■ **What is needed**:
Could you transcribe all of the data exactly and skip any pictures?

■ **Data excerpt**:

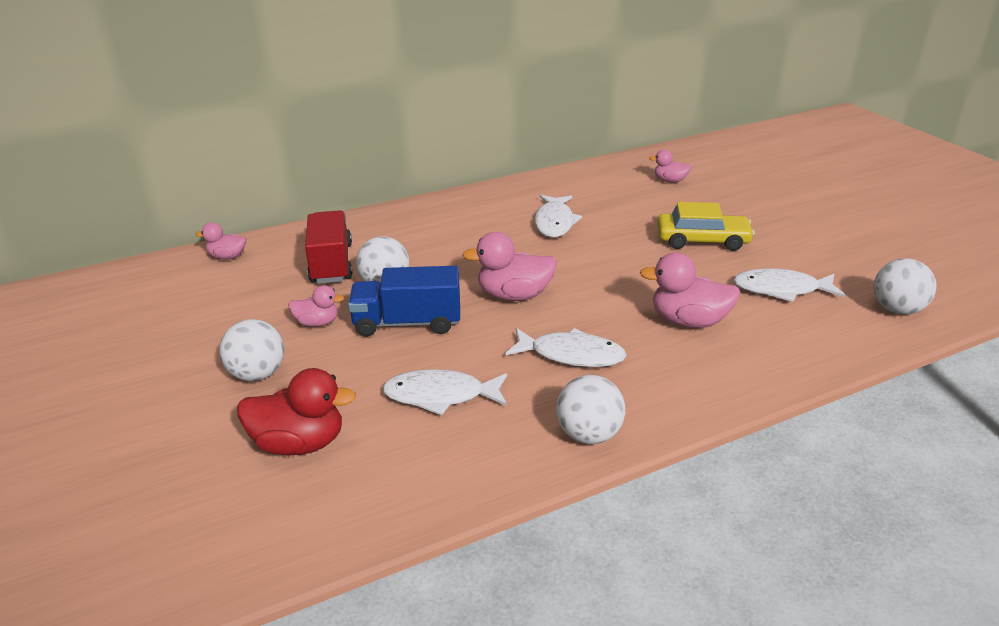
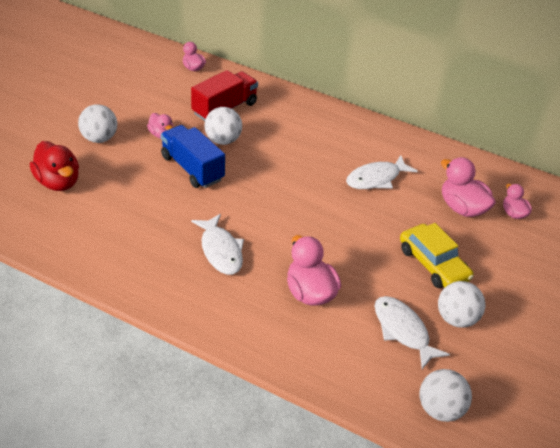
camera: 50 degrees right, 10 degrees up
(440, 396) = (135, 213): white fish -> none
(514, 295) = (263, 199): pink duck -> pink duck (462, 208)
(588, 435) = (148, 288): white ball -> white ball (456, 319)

■ **Task solution**:
camera: 50 degrees right, 10 degrees up
(440, 396) = (135, 213): white fish -> none
(514, 295) = (263, 199): pink duck -> pink duck (462, 208)
(588, 435) = (148, 288): white ball -> white ball (456, 319)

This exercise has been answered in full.